→ Data records
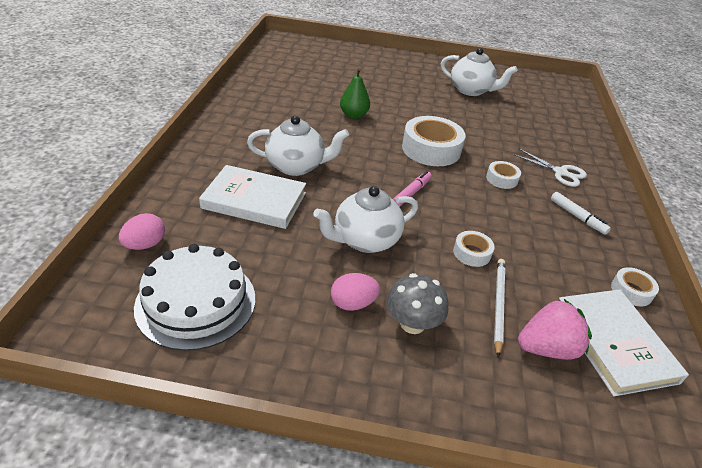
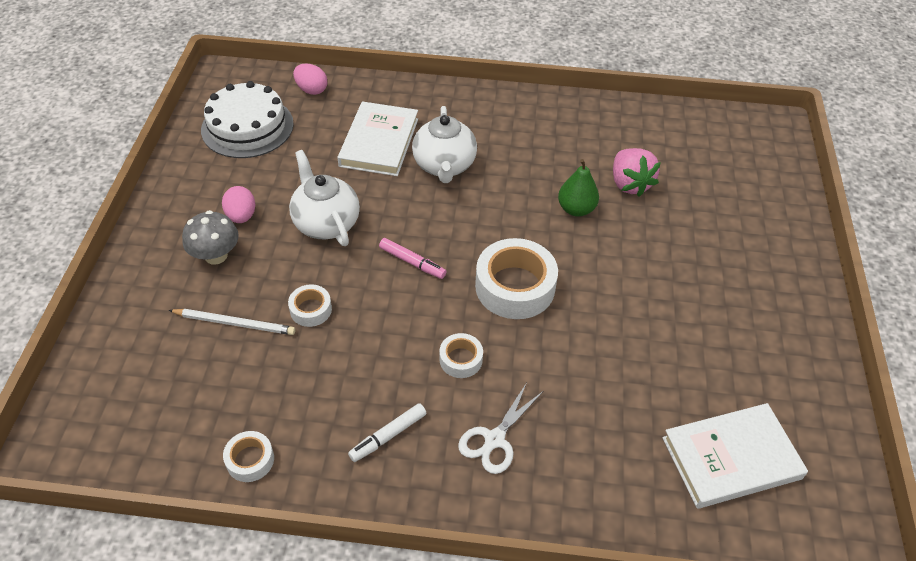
camera: 90 degrees right, 10 degrees up
white teapot [441,48,518,96] -> none
pink strawberry [518,299,592,360] -> pink strawberry moved to [613,148,661,197]
white book [559,289,689,396] -> white book moved to [662,403,808,509]

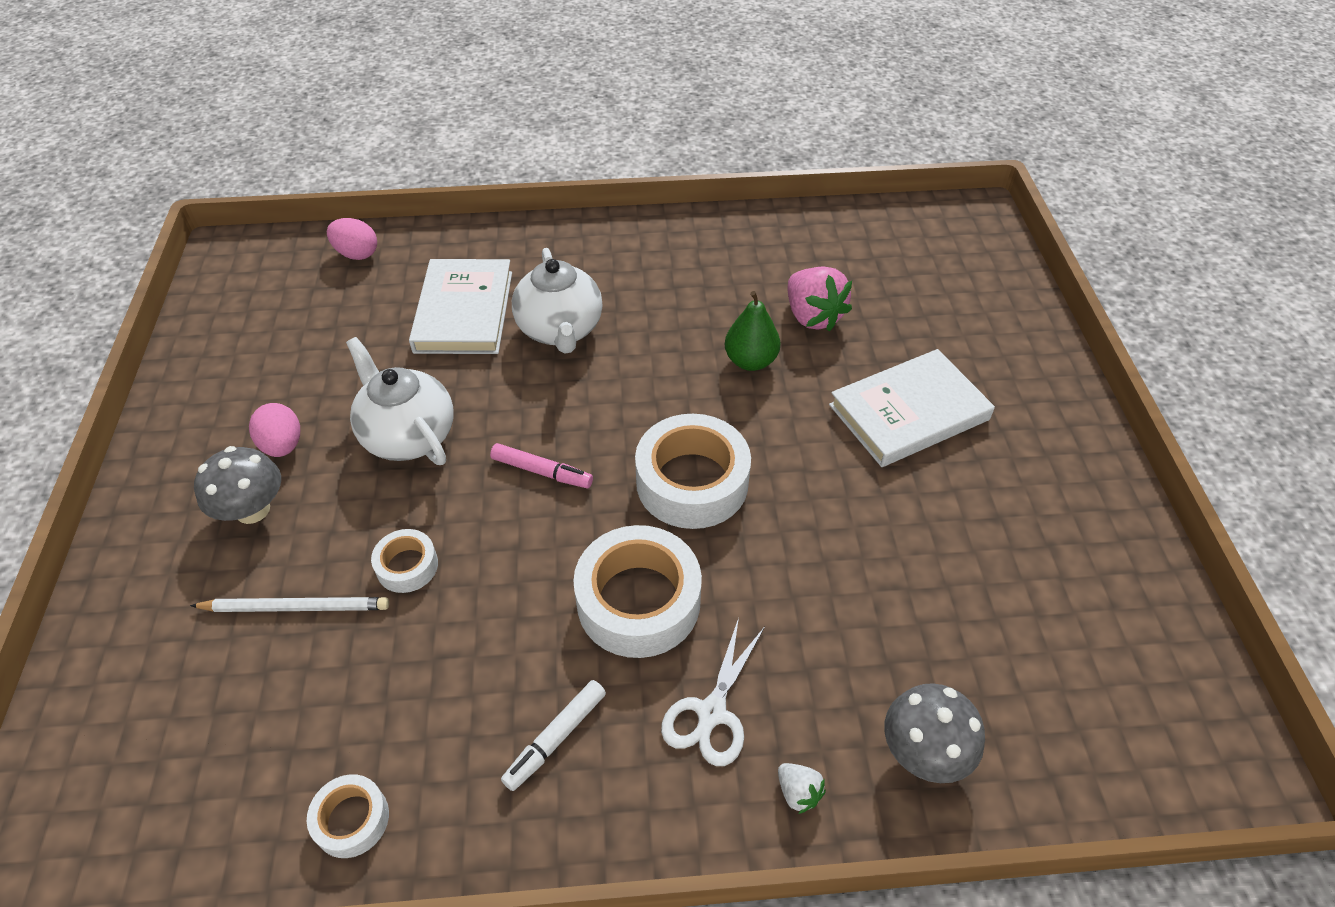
camera: 10 degrees left, 0 degrees up
white cake [201,81,294,158] -> none
white tape [439,333,483,378] -> white tape [573,525,702,658], size x1.98
white book [662,403,808,509] -> white book moved to [829,349,995,467]
none -> white strawberry [778,763,826,814]
none -> grey mushroom [884,683,985,783]

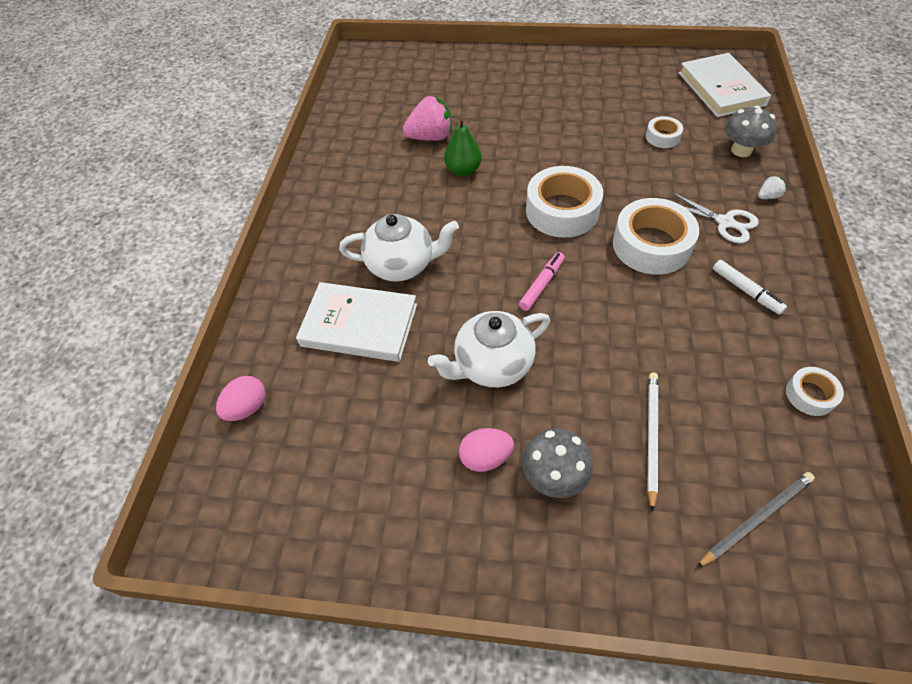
camera: 75 degrees left, 5 degrees up
white tape [371,529,438,593] -> white tape moved to [646,116,683,148]
white book [829,349,995,467] -> white book moved to [679,53,771,117]
none -> grey pencil [696,472,815,568]

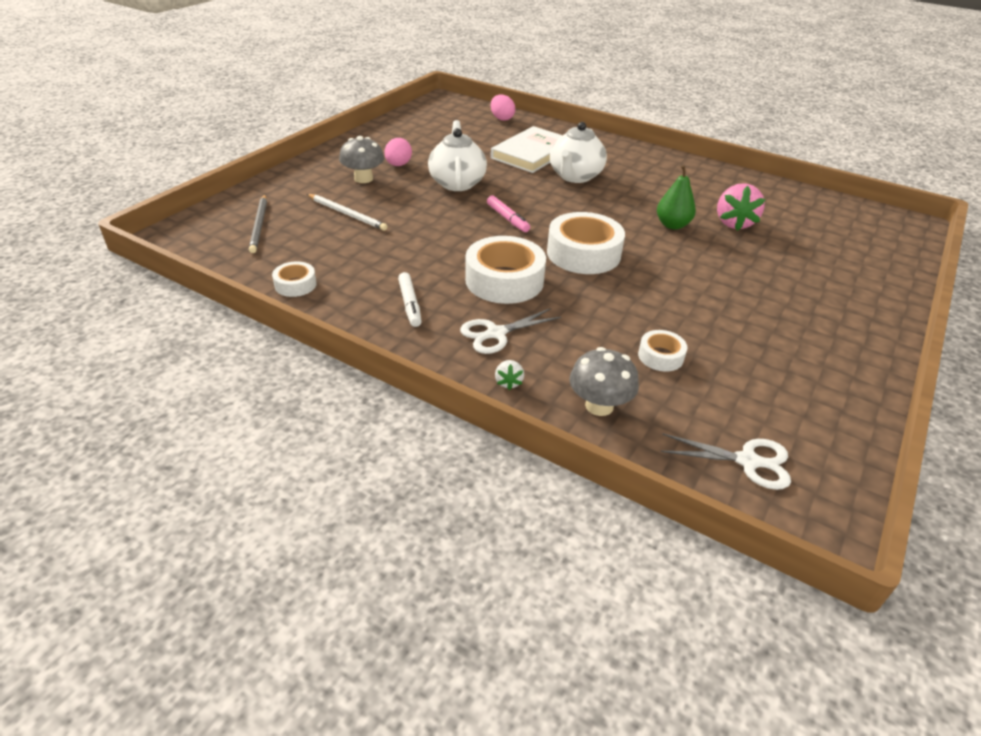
camera: 110 degrees right, 15 degrees down
white book [679,53,771,117] -> white scissors [660,433,791,490]
white marker [713,260,787,315] -> white marker turned 90 degrees counterclockwise [398,272,422,327]

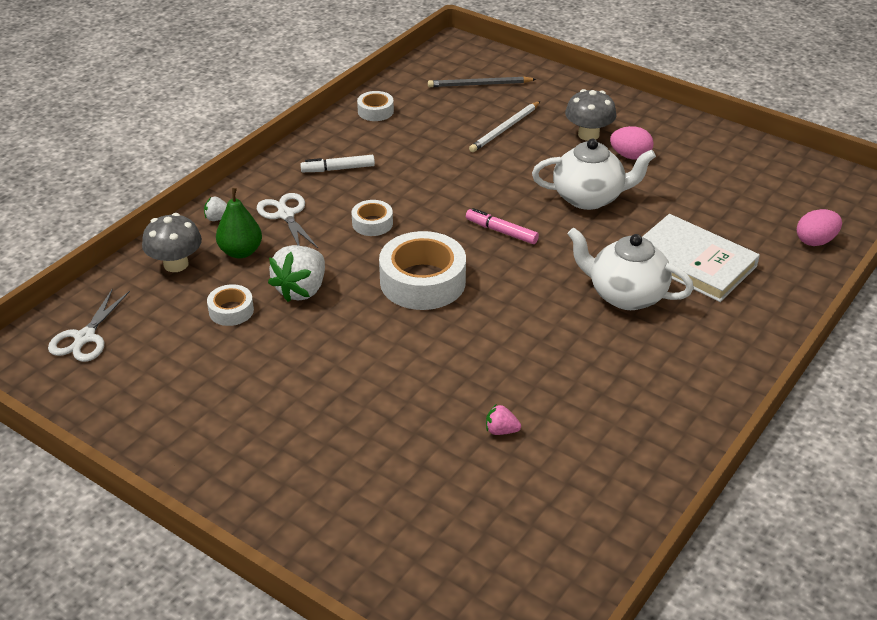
camera: 95 degrees right, 0 degrees up
white tape [465,236,546,304] -> white tape [352,200,393,236], size x0.51
pink marker [487,196,530,232] -> pink marker turned 60 degrees clockwise [466,208,539,244]
green pear [657,165,696,230] -> green pear moved to [216,188,262,258]
pink strawberry [717,183,765,231] -> pink strawberry [486,405,521,435], size x0.48
none -> white strawberry [268,245,325,302]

→ Your objective
Going through the records, say how many lines hold the string "degrees". Only the number should be given.

→ Result
7